:: What to produce ::
Repeat the data as given. Images do not go in the copy.

BEGIN Records

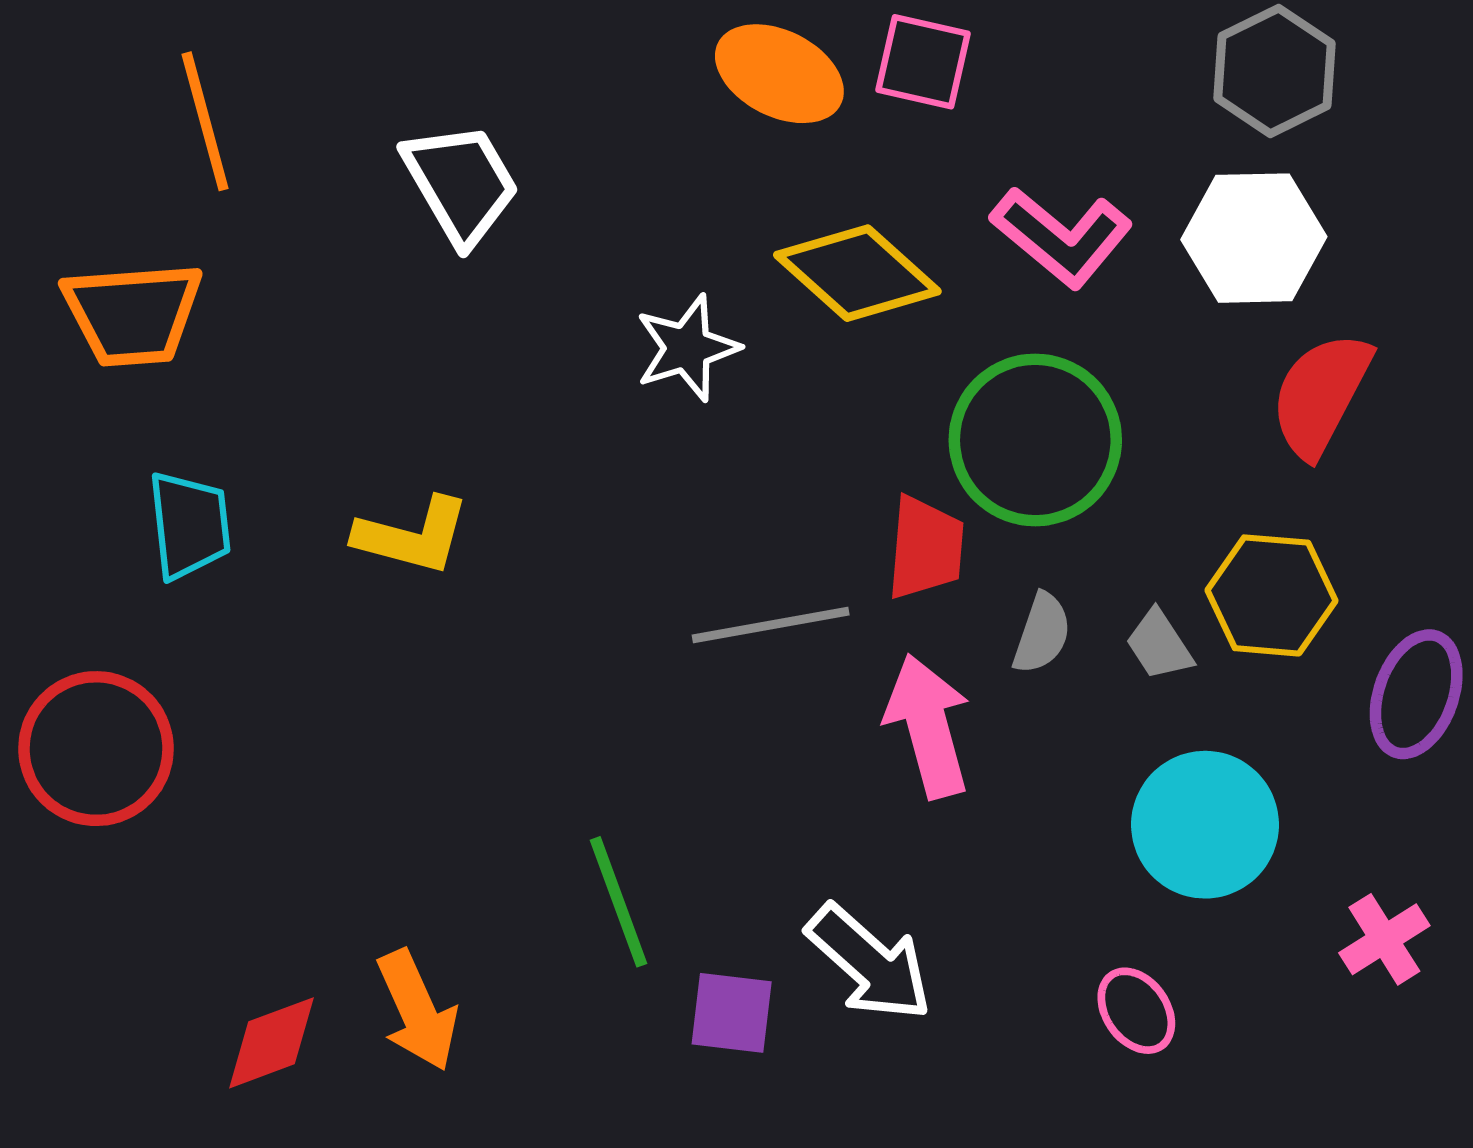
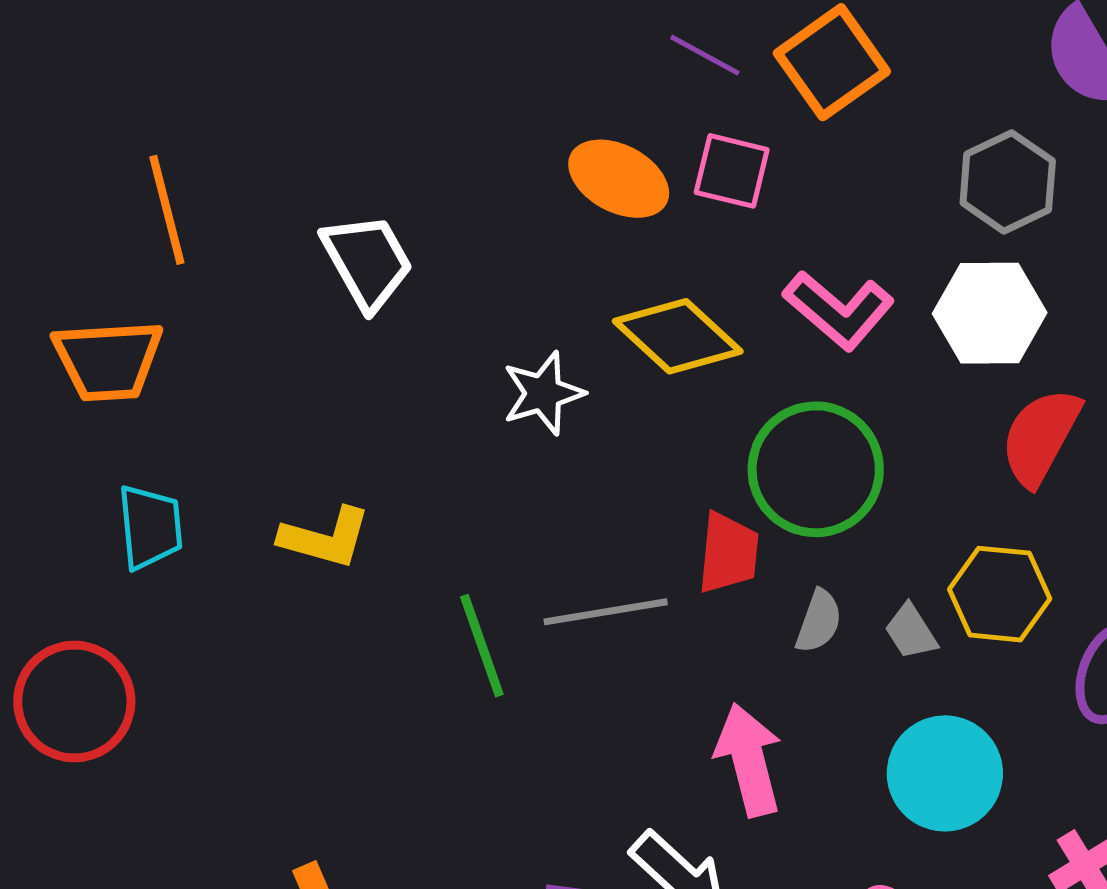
pink arrow: (928, 726) -> (749, 760), moved
green line: (619, 902) -> (482, 646), moved

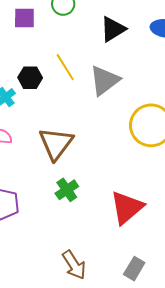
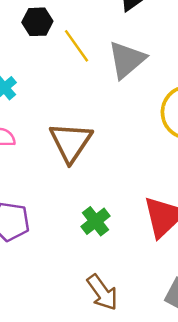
black hexagon: (30, 78) -> (37, 22), moved
green cross: (67, 190) -> (95, 221), moved

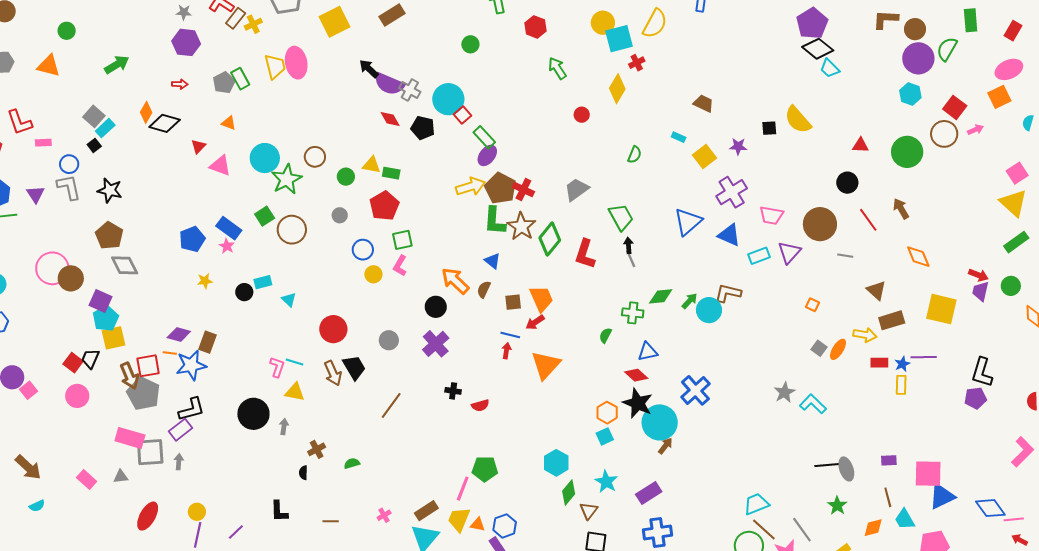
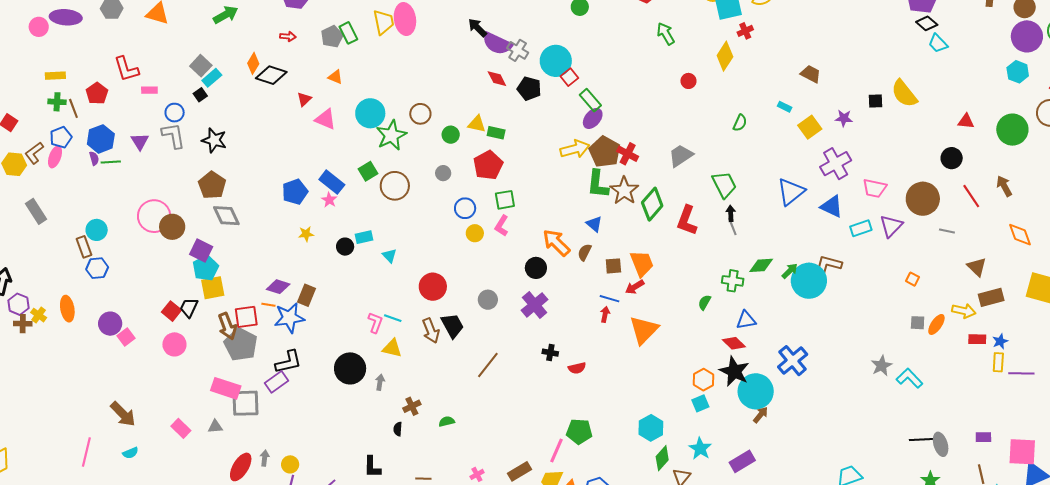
black diamond: (818, 49) -> (927, 23), size x0.7
cyan circle: (709, 310) -> (809, 281), size x1.4
gray square: (819, 348) -> (918, 323), turned -35
purple line: (924, 357) -> (1021, 373), moved
gray arrow: (179, 462) -> (265, 458), moved

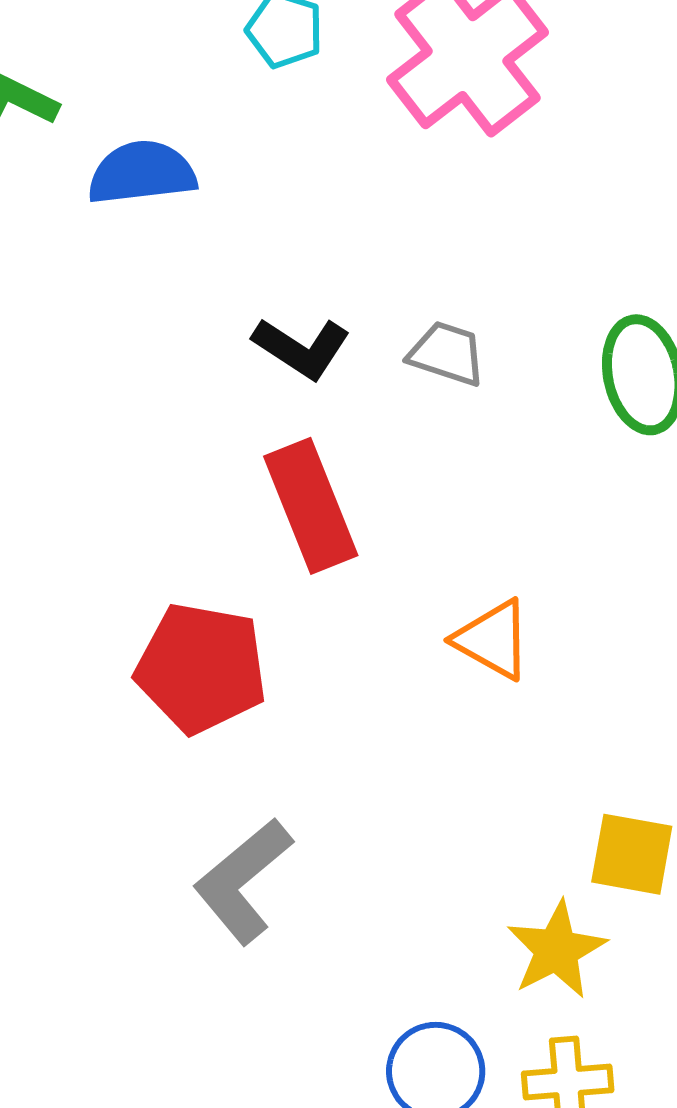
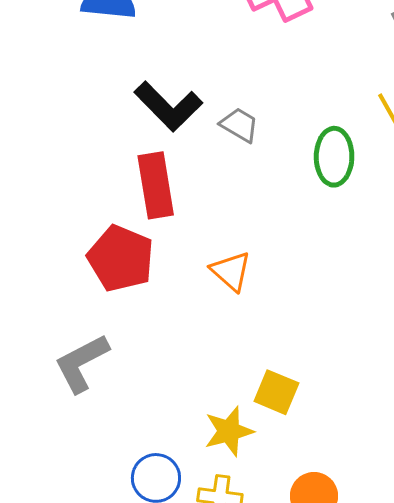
black L-shape: (301, 348) -> (168, 106), size x1.4
red pentagon: (201, 668) -> (121, 258), moved

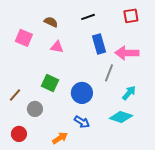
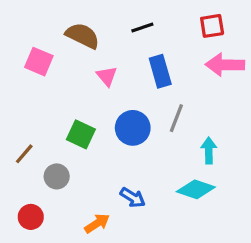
brown semicircle: (51, 22) -> (83, 36), size x1.5
pink triangle: (57, 47) -> (107, 76), moved, turned 40
pink arrow: (127, 53) -> (225, 65), moved
blue circle: (82, 93) -> (133, 128), moved
cyan arrow: (129, 93) -> (209, 151), turned -42

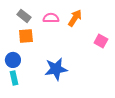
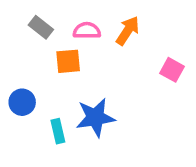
orange square: (26, 36) -> (68, 61), moved
cyan rectangle: (14, 78) -> (58, 131), moved

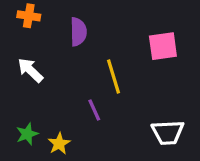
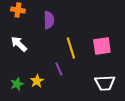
pink square: (163, 46) -> (102, 46), moved
yellow star: (59, 144) -> (37, 81), moved

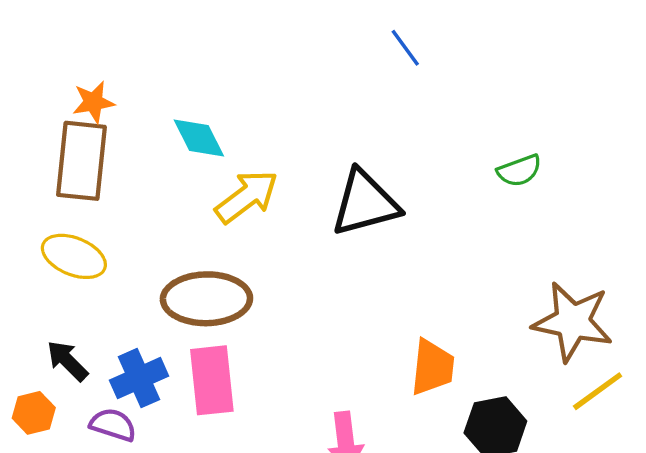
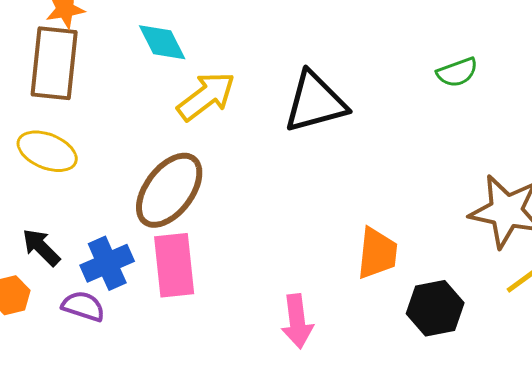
brown ellipse: (206, 299) -> (169, 190), turned -52

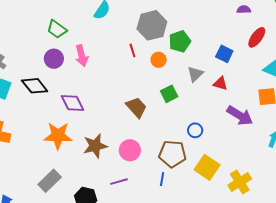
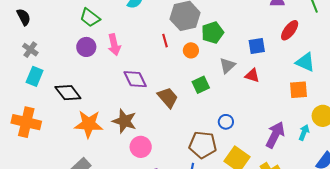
blue square: (224, 54) -> (257, 46), turned -36
black diamond: (35, 86) -> (68, 93), moved
purple diamond: (73, 103) -> (135, 79), moved
purple arrow: (240, 116) -> (275, 135), moved, turned -96
brown star: (95, 146) -> (124, 121), moved, turned 30
pink circle: (130, 150) -> (141, 147), moved

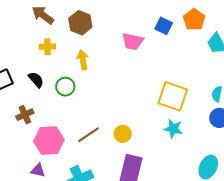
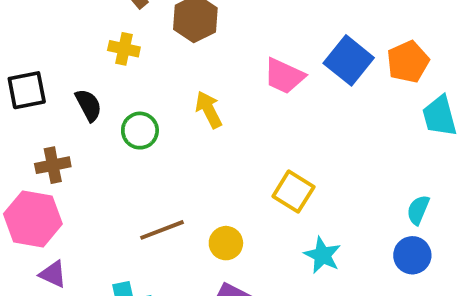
blue square: (164, 26) -> (349, 60), size x1.4
yellow arrow: (83, 60) -> (209, 110), moved, turned -30
yellow square: (173, 96) -> (293, 192), moved, size x0.7
pink hexagon: (49, 140) -> (33, 219), moved

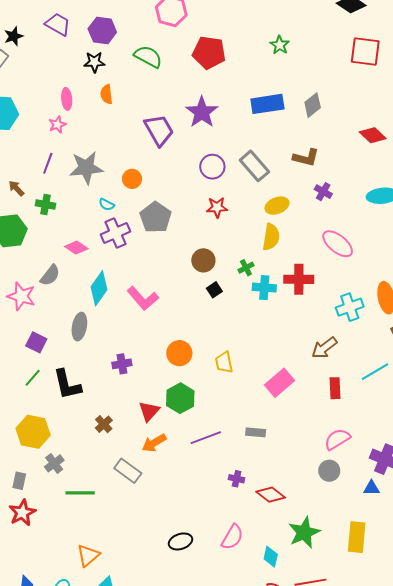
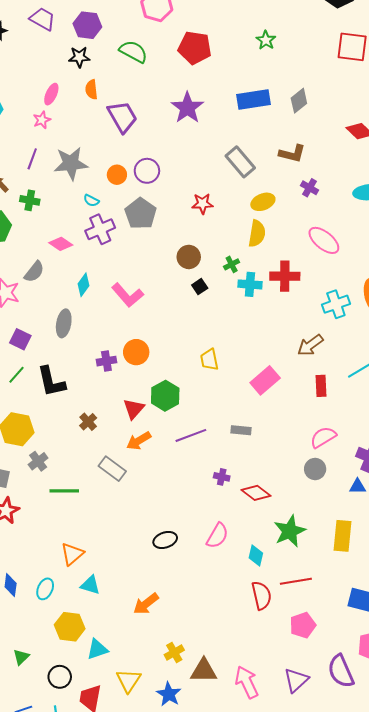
pink ellipse: (67, 99) -> (51, 94), turned 30
purple trapezoid: (159, 130) -> (122, 117), moved
purple circle: (212, 167) -> (147, 171), moved
cyan diamond: (99, 288) -> (83, 285), size x0.7
orange circle: (179, 353) -> (136, 352), moved

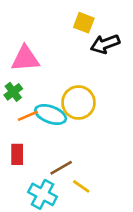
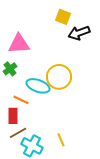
orange line: (28, 116) -> (21, 100), moved, turned 49
brown line: (61, 168) -> (18, 133), moved
yellow line: (81, 186) -> (61, 140), turned 32

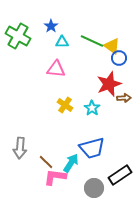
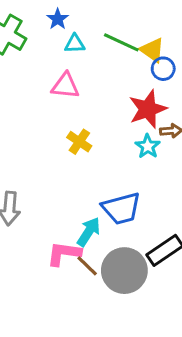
cyan star: (92, 108) -> (148, 146), moved
brown line: (46, 162) -> (87, 266), moved
gray circle: (94, 188) -> (124, 271), size x1.5

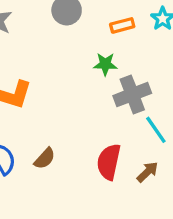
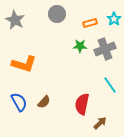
gray cross: (132, 94) -> (105, 49), moved
brown arrow: (147, 172) -> (100, 123), moved

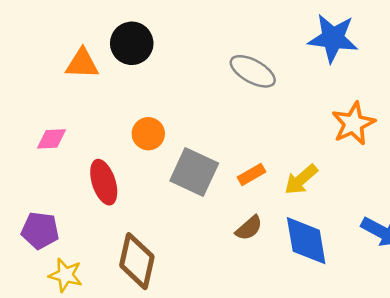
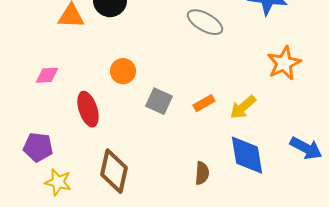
gray square: (194, 172) -> (159, 101), size x0.7
brown semicircle: (249, 228) -> (202, 173), moved, turned -45

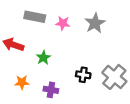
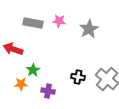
pink star: (63, 23) -> (59, 21), moved
green star: (43, 58) -> (33, 70), moved

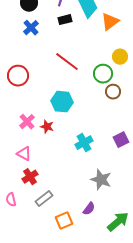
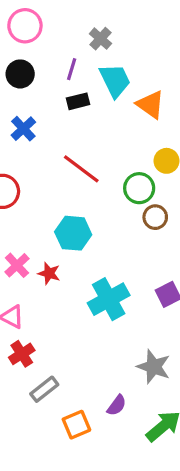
orange triangle: (110, 22) -> (150, 105), turned -48
blue cross: (31, 28) -> (23, 129), moved
cyan cross: (84, 143) -> (109, 299), size x1.4
gray star: (101, 180) -> (154, 367), moved

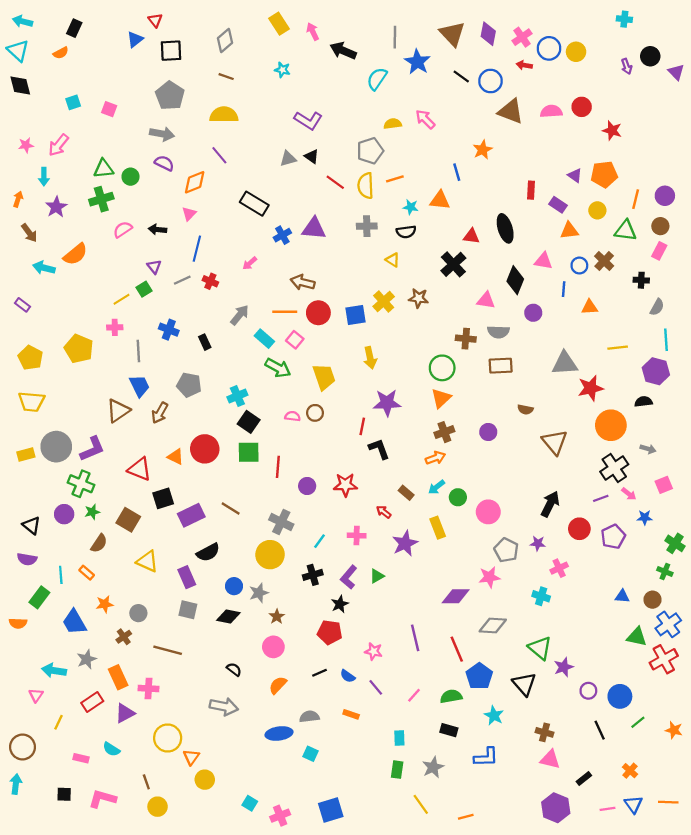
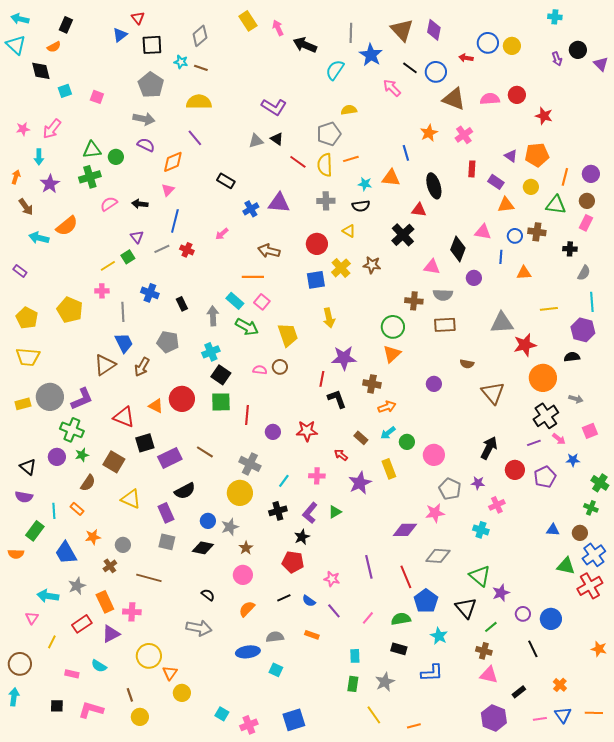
pink cross: (522, 37) -> (464, 135), moved
cyan star: (282, 70) -> (181, 62), moved
black diamond: (20, 86) -> (41, 71), moved
pink arrow: (425, 119) -> (392, 88), moved
black rectangle: (254, 204) -> (226, 181), size x0.7
black ellipse: (505, 228) -> (434, 186), moved
brown cross: (604, 261) -> (537, 232), turned -36
red circle: (318, 313) -> (317, 244), moved
gray arrow: (240, 315) -> (213, 316), moved, turned -42
brown cross: (444, 432) -> (372, 384), moved, turned 30
green line: (638, 722) -> (491, 627), moved

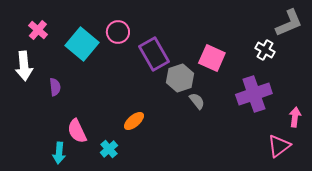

END Records

:: Exercise output ::
pink arrow: (928, 726) -> (749, 760), moved
green line: (619, 902) -> (482, 646), moved

black hexagon: (30, 78) -> (37, 22), moved
green cross: (67, 190) -> (95, 221), moved

black diamond: (818, 49) -> (927, 23), size x0.7
cyan circle: (709, 310) -> (809, 281), size x1.4
gray square: (819, 348) -> (918, 323), turned -35
purple line: (924, 357) -> (1021, 373), moved
gray arrow: (179, 462) -> (265, 458), moved

black L-shape: (301, 348) -> (168, 106), size x1.4
red pentagon: (201, 668) -> (121, 258), moved

brown semicircle: (51, 22) -> (83, 36), size x1.5
pink triangle: (57, 47) -> (107, 76), moved, turned 40
pink arrow: (127, 53) -> (225, 65), moved
blue circle: (82, 93) -> (133, 128), moved
cyan arrow: (129, 93) -> (209, 151), turned -42

orange square: (26, 36) -> (68, 61), moved
cyan rectangle: (14, 78) -> (58, 131), moved

pink square: (163, 46) -> (102, 46), moved
yellow star: (59, 144) -> (37, 81), moved

brown ellipse: (206, 299) -> (169, 190), turned -52

blue square: (224, 54) -> (257, 46), turned -36
black diamond: (35, 86) -> (68, 93), moved
purple diamond: (73, 103) -> (135, 79), moved
purple arrow: (240, 116) -> (275, 135), moved, turned -96
brown star: (95, 146) -> (124, 121), moved, turned 30
pink circle: (130, 150) -> (141, 147), moved

blue square: (164, 26) -> (349, 60), size x1.4
yellow arrow: (83, 60) -> (209, 110), moved, turned -30
yellow square: (173, 96) -> (293, 192), moved, size x0.7
pink hexagon: (49, 140) -> (33, 219), moved

pink ellipse: (67, 99) -> (51, 94), turned 30
purple trapezoid: (159, 130) -> (122, 117), moved
purple circle: (212, 167) -> (147, 171), moved
cyan diamond: (99, 288) -> (83, 285), size x0.7
orange circle: (179, 353) -> (136, 352), moved

orange line: (28, 116) -> (21, 100), moved, turned 49
brown line: (61, 168) -> (18, 133), moved
yellow line: (81, 186) -> (61, 140), turned 32

cyan star: (92, 108) -> (148, 146), moved
brown line: (46, 162) -> (87, 266), moved
gray circle: (94, 188) -> (124, 271), size x1.5

gray cross: (132, 94) -> (105, 49), moved
brown arrow: (147, 172) -> (100, 123), moved

gray square: (194, 172) -> (159, 101), size x0.7
brown semicircle: (249, 228) -> (202, 173), moved, turned -45

pink star: (63, 23) -> (59, 21), moved
green star: (43, 58) -> (33, 70), moved

orange triangle: (110, 22) -> (150, 105), turned -48
blue cross: (31, 28) -> (23, 129), moved
cyan cross: (84, 143) -> (109, 299), size x1.4
gray star: (101, 180) -> (154, 367), moved

pink cross: (522, 37) -> (464, 135), moved
cyan star: (282, 70) -> (181, 62), moved
black diamond: (20, 86) -> (41, 71), moved
pink arrow: (425, 119) -> (392, 88), moved
black rectangle: (254, 204) -> (226, 181), size x0.7
black ellipse: (505, 228) -> (434, 186), moved
brown cross: (604, 261) -> (537, 232), turned -36
red circle: (318, 313) -> (317, 244), moved
gray arrow: (240, 315) -> (213, 316), moved, turned -42
brown cross: (444, 432) -> (372, 384), moved, turned 30
green line: (638, 722) -> (491, 627), moved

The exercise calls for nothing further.